Exercise objective:
From the first line of the data through the line containing "C4: 470nF (GND, W1) -> 470nF (GND, W8)", return each line exactly.

Modification records:

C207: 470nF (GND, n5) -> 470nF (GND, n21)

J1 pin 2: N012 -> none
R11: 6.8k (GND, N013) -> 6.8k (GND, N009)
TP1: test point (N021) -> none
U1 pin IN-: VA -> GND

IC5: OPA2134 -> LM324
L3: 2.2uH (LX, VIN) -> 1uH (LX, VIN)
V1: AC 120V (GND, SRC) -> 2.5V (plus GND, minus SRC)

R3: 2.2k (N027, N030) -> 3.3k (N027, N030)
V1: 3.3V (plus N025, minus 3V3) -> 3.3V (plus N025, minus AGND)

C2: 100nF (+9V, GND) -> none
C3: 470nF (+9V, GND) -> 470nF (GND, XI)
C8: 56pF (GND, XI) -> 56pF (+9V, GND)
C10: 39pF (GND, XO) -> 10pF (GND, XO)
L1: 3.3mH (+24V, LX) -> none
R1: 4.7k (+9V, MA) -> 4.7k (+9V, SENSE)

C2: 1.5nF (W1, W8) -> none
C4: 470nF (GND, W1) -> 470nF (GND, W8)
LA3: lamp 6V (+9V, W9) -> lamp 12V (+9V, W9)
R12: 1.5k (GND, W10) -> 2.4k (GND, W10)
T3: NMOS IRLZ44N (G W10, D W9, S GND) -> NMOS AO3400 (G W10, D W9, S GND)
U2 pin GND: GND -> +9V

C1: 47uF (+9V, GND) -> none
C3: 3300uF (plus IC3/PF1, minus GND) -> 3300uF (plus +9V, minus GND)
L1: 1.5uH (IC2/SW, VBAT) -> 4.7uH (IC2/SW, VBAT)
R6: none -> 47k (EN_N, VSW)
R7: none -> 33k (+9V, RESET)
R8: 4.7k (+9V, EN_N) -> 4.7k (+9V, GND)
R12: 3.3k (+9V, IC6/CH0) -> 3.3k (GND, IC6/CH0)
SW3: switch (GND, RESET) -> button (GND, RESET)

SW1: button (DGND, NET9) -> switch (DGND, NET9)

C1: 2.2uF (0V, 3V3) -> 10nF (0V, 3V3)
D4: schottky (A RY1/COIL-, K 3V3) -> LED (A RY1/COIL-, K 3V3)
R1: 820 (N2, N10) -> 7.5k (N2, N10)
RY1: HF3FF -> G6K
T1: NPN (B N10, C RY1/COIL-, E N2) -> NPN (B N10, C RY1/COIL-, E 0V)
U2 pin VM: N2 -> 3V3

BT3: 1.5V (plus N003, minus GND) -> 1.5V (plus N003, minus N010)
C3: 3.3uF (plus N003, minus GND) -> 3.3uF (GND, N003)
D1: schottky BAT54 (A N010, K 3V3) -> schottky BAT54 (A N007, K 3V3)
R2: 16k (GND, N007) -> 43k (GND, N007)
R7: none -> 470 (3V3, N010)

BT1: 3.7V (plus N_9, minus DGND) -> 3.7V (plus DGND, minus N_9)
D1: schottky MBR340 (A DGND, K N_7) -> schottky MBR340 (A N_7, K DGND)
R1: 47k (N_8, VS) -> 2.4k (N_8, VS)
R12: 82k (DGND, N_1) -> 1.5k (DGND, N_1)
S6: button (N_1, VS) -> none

Reply to the task:
C207: 470nF (GND, n5) -> 470nF (GND, n21)

J1 pin 2: N012 -> none
R11: 6.8k (GND, N013) -> 6.8k (GND, N009)
TP1: test point (N021) -> none
U1 pin IN-: VA -> GND

IC5: OPA2134 -> LM324
L3: 2.2uH (LX, VIN) -> 1uH (LX, VIN)
V1: AC 120V (GND, SRC) -> 2.5V (plus GND, minus SRC)

R3: 2.2k (N027, N030) -> 3.3k (N027, N030)
V1: 3.3V (plus N025, minus 3V3) -> 3.3V (plus N025, minus AGND)

C2: 100nF (+9V, GND) -> none
C3: 470nF (+9V, GND) -> 470nF (GND, XI)
C8: 56pF (GND, XI) -> 56pF (+9V, GND)
C10: 39pF (GND, XO) -> 10pF (GND, XO)
L1: 3.3mH (+24V, LX) -> none
R1: 4.7k (+9V, MA) -> 4.7k (+9V, SENSE)

C2: 1.5nF (W1, W8) -> none
C4: 470nF (GND, W1) -> 470nF (GND, W8)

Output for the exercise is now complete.